▸ WHAT NEEDS TO BE DONE:
Your reply should contain only the line with "pink clock: 0 -> 3" and the lines after it through the end of the data, each written out exactly.

▸ MATERIALS PROVIDED:
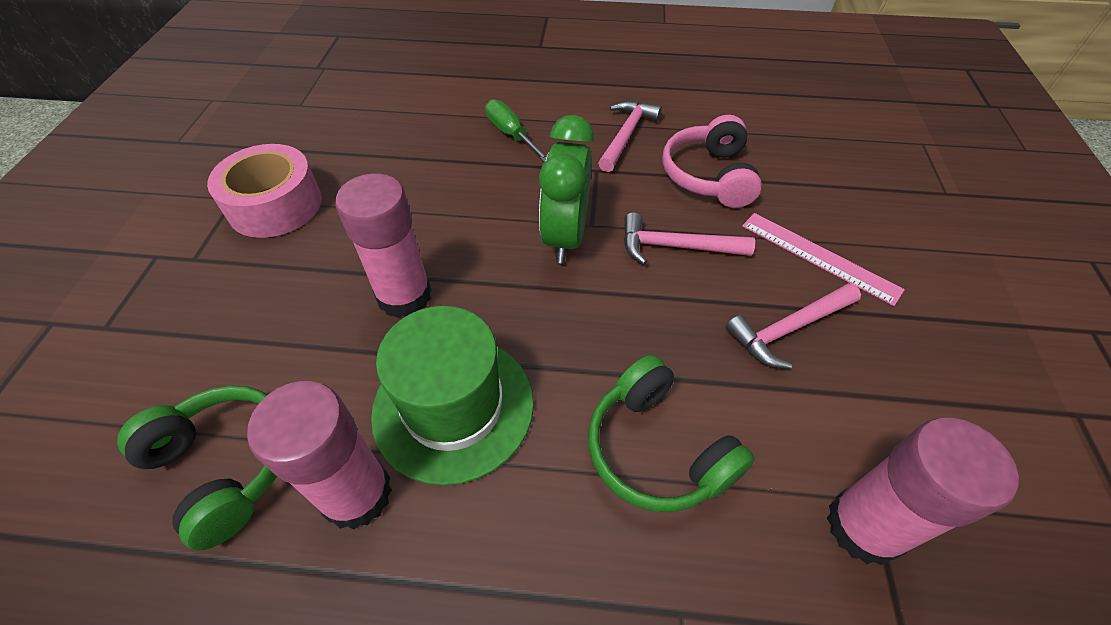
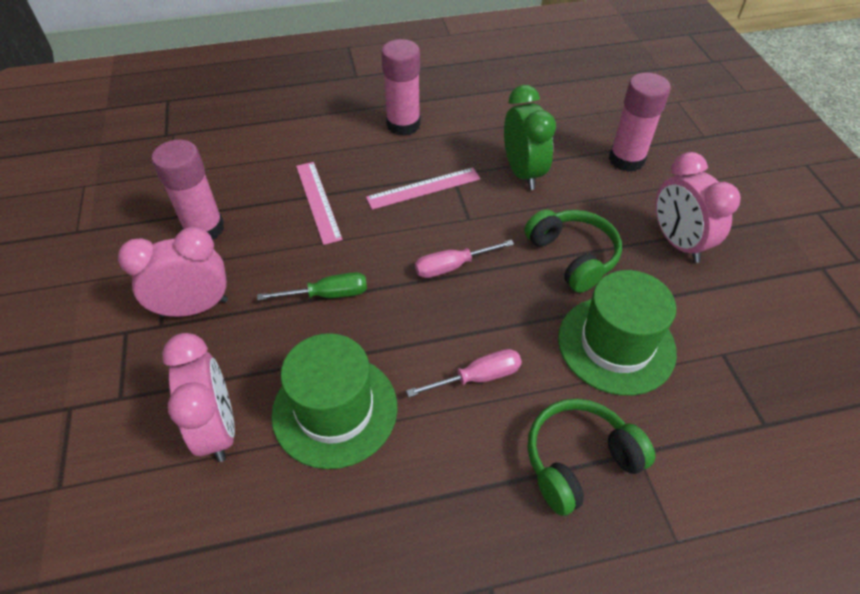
green hat: 1 -> 2
pink clock: 0 -> 3
pink hammer: 3 -> 0
pink headphones: 1 -> 0
pink ruler: 1 -> 2
pink screwdriver: 0 -> 2
pink tape: 1 -> 0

▸ RESULT OF THIS TASK:
pink clock: 0 -> 3
pink hammer: 3 -> 0
pink headphones: 1 -> 0
pink ruler: 1 -> 2
pink screwdriver: 0 -> 2
pink tape: 1 -> 0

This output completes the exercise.